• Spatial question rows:
####################
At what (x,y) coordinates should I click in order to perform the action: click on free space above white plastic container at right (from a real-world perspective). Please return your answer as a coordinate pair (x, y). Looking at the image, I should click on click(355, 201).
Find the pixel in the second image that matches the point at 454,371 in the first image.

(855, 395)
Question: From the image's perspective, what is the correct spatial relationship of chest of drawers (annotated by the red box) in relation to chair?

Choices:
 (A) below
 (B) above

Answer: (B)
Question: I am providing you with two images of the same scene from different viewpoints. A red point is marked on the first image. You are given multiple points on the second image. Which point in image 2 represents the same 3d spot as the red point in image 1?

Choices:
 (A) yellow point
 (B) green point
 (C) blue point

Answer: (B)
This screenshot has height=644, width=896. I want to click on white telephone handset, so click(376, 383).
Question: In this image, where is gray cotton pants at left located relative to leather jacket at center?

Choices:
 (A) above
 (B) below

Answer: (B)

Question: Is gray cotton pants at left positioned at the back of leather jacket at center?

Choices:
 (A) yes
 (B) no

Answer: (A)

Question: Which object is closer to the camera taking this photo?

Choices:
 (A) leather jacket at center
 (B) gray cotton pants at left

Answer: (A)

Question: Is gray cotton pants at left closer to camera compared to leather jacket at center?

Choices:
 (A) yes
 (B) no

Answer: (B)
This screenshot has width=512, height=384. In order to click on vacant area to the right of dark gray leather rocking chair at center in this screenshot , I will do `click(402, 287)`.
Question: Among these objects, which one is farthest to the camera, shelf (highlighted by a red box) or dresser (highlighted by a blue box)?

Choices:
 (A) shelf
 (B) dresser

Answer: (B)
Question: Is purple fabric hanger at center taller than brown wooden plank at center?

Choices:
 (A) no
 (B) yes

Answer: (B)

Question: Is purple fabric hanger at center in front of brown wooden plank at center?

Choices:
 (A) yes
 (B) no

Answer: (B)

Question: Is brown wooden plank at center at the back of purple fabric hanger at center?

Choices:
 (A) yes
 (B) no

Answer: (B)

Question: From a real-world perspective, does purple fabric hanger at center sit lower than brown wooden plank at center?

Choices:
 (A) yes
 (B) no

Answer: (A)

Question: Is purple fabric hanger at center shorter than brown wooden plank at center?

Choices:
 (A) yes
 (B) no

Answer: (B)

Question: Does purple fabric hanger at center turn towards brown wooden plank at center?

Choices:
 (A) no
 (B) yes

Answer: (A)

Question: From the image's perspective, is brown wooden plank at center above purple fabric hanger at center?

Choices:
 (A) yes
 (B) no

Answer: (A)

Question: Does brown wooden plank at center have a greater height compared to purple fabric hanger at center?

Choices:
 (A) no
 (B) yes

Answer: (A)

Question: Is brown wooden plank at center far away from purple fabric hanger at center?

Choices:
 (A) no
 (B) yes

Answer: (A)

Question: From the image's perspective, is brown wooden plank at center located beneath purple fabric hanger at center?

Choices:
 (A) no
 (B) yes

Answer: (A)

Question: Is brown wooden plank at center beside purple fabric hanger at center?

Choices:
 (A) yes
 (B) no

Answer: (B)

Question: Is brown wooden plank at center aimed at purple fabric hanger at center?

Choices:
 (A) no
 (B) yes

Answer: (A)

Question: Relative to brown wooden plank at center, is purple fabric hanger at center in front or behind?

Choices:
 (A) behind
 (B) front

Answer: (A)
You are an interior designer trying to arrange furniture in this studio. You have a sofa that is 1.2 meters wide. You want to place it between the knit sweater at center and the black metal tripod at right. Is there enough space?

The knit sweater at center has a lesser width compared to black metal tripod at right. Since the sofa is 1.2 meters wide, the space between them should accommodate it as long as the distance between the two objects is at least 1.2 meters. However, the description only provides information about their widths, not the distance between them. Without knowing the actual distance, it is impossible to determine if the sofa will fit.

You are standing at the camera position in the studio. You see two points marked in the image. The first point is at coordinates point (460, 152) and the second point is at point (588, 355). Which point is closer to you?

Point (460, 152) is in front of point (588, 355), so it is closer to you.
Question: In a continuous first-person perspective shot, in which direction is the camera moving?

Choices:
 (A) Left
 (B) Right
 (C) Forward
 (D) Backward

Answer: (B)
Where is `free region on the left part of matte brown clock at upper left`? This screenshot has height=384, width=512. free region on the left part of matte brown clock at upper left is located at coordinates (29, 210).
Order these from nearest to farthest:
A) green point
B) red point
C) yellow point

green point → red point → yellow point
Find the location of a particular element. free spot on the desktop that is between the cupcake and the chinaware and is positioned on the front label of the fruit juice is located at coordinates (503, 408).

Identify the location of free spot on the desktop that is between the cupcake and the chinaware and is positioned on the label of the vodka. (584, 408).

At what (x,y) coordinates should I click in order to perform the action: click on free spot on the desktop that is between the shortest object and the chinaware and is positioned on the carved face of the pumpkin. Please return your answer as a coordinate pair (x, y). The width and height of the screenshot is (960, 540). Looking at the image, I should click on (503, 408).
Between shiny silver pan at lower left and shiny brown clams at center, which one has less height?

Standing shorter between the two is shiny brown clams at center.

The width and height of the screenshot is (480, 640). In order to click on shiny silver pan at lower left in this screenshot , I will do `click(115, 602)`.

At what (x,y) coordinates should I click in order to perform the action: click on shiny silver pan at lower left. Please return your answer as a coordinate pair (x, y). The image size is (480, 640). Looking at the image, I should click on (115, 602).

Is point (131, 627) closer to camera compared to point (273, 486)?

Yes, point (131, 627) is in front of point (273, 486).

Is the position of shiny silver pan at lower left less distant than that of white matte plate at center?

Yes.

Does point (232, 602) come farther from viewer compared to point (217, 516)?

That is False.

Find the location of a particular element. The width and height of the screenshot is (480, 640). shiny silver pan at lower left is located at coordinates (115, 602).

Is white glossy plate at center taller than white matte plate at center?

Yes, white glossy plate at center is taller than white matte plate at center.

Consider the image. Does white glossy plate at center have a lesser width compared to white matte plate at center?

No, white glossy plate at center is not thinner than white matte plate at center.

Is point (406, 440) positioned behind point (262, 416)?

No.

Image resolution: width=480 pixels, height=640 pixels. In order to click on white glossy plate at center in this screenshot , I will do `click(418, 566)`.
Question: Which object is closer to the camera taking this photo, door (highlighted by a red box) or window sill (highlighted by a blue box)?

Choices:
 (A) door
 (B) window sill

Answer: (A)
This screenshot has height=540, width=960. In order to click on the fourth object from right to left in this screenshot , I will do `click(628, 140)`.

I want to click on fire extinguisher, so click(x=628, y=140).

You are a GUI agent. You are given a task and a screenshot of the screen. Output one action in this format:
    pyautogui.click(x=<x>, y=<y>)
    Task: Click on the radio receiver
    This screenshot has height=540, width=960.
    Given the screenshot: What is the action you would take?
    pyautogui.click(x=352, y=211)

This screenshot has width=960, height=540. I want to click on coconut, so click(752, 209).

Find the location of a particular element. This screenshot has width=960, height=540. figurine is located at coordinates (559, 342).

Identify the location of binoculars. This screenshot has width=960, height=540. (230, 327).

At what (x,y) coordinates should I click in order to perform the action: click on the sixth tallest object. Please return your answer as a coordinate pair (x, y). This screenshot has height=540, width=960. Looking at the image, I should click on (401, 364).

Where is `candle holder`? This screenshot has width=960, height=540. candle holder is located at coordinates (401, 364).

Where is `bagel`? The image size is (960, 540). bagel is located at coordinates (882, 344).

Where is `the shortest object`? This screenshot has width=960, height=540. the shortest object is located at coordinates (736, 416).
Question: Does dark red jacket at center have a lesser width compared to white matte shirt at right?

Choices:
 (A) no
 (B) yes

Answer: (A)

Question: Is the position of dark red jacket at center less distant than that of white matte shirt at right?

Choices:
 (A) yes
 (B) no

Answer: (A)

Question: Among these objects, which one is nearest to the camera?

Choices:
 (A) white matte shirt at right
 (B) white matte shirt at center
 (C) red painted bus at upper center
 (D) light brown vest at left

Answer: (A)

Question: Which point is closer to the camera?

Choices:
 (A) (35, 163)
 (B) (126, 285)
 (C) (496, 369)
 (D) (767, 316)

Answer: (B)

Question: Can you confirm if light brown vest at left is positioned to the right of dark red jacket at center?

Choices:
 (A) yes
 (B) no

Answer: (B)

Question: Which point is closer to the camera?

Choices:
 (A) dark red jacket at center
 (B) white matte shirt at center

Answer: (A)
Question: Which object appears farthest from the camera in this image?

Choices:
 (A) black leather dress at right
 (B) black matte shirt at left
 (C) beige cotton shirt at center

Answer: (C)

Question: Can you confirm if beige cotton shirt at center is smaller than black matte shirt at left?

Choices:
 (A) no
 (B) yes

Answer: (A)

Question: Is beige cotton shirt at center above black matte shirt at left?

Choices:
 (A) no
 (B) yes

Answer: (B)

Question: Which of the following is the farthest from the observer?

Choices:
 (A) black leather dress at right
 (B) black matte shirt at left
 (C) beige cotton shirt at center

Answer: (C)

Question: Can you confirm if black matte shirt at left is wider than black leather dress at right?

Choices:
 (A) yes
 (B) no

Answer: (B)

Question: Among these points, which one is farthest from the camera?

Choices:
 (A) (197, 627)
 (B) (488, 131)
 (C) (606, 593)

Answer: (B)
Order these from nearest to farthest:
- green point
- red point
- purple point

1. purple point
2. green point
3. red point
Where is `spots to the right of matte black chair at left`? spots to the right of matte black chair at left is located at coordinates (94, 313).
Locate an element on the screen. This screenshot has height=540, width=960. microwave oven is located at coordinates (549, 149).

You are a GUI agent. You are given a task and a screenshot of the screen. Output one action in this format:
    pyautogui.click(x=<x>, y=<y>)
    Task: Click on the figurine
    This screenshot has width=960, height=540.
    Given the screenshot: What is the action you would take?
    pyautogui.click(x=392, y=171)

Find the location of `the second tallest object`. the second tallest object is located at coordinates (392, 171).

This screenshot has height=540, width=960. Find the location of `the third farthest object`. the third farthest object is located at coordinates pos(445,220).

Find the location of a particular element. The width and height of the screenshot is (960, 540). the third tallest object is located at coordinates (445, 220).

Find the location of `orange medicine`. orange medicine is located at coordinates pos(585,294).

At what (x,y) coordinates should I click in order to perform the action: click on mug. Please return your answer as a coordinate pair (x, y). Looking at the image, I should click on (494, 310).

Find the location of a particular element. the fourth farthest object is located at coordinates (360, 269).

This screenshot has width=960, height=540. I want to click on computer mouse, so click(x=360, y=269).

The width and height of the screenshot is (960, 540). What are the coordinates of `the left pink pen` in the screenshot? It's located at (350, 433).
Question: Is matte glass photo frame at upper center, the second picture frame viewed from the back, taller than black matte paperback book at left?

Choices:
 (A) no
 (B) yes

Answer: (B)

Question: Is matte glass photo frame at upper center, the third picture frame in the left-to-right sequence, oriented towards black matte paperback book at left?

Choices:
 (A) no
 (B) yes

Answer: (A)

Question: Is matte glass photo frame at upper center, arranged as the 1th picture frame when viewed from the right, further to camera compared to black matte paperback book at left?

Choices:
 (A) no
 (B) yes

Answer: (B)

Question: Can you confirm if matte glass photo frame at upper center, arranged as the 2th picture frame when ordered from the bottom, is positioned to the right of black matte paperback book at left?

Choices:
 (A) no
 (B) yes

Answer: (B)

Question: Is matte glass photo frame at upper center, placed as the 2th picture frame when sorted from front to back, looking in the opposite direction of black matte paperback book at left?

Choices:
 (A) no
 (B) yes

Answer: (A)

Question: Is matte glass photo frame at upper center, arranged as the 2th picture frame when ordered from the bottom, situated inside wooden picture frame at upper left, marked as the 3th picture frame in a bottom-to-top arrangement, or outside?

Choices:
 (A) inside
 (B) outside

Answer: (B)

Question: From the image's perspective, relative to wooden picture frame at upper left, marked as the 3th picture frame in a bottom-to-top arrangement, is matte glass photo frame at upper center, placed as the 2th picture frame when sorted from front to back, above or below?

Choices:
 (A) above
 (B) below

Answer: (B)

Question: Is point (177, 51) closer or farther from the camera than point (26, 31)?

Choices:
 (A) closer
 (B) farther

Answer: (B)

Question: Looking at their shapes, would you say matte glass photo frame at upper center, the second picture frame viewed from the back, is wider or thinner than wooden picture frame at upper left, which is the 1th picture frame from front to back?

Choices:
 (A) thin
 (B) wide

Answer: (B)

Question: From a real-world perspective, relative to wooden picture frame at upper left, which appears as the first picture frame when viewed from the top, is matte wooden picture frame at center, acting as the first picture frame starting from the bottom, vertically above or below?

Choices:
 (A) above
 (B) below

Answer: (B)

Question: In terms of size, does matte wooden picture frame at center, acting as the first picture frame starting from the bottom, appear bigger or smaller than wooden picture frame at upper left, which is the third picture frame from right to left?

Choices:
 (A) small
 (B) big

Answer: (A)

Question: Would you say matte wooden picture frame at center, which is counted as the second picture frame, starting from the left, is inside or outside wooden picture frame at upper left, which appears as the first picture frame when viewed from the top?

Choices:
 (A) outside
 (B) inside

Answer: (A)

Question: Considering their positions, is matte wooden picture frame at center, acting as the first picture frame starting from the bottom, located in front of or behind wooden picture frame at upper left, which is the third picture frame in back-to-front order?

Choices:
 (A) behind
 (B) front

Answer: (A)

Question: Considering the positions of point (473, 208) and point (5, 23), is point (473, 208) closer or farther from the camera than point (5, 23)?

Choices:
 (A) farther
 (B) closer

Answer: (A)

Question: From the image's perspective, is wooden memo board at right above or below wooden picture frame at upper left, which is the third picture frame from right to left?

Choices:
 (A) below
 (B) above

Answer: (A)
####################
• Short exercise:
Can you set down again, unchanged, the rows above, starting with the line that contains "green point → red point → yellow point" and going on through the line that contains "Find the location of a particular element. free"?

• Correct answer:
green point → red point → yellow point
Find the location of a particular element. free spot on the desktop that is between the cupcake and the chinaware and is positioned on the front label of the fruit juice is located at coordinates (503, 408).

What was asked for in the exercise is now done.